- What to work on -
Search the records for the word "spray" and pick out every line that has it.

- Data records -
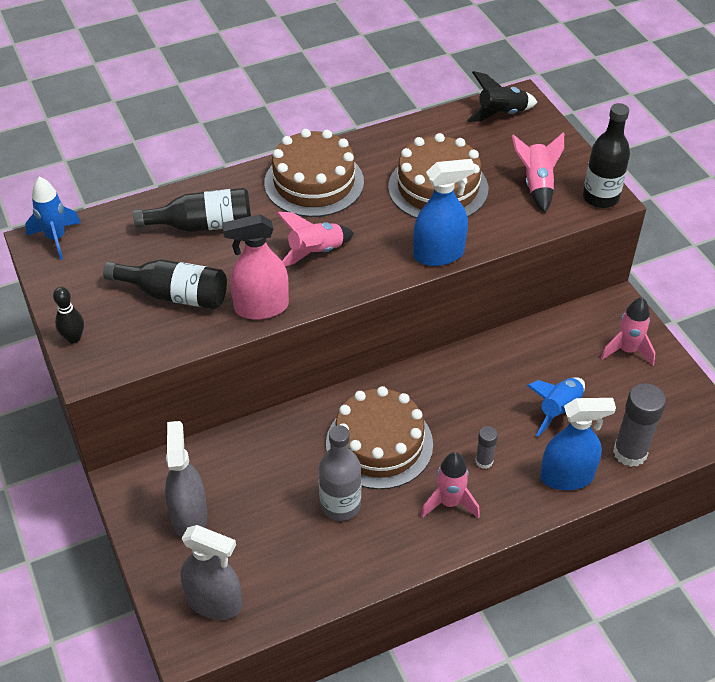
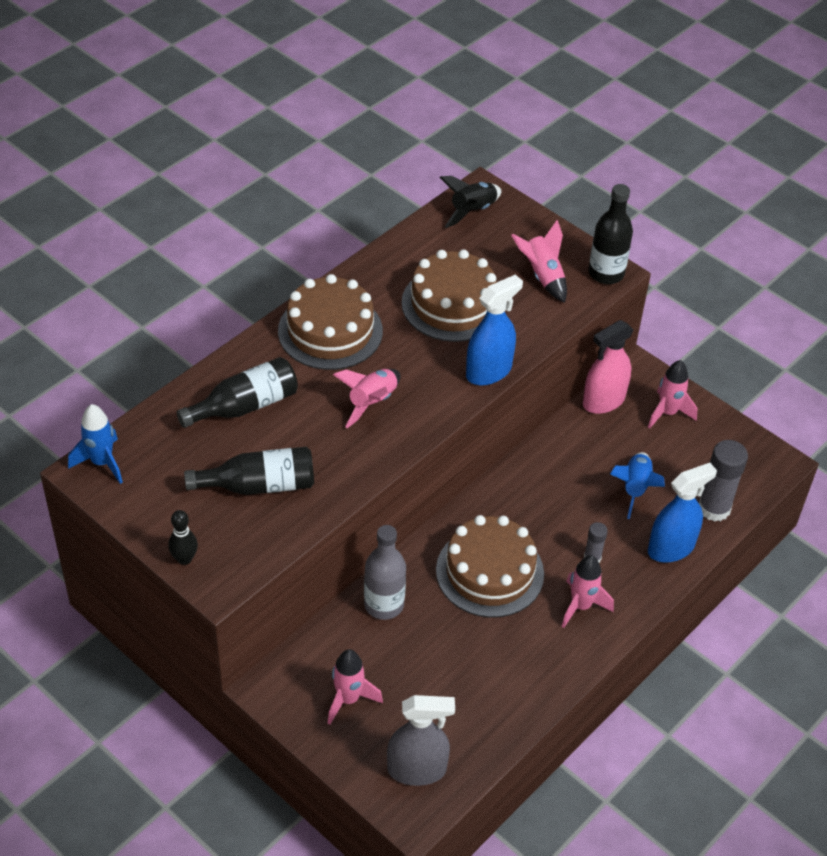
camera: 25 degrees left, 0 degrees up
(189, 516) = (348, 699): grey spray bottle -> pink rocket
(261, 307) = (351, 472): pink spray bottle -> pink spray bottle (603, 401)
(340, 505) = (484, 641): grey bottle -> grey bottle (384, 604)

* * *

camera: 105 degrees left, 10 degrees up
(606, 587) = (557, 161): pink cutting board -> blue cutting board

- Solved problem -
(189, 516) = (348, 699): grey spray bottle -> pink rocket
(261, 307) = (351, 472): pink spray bottle -> pink spray bottle (603, 401)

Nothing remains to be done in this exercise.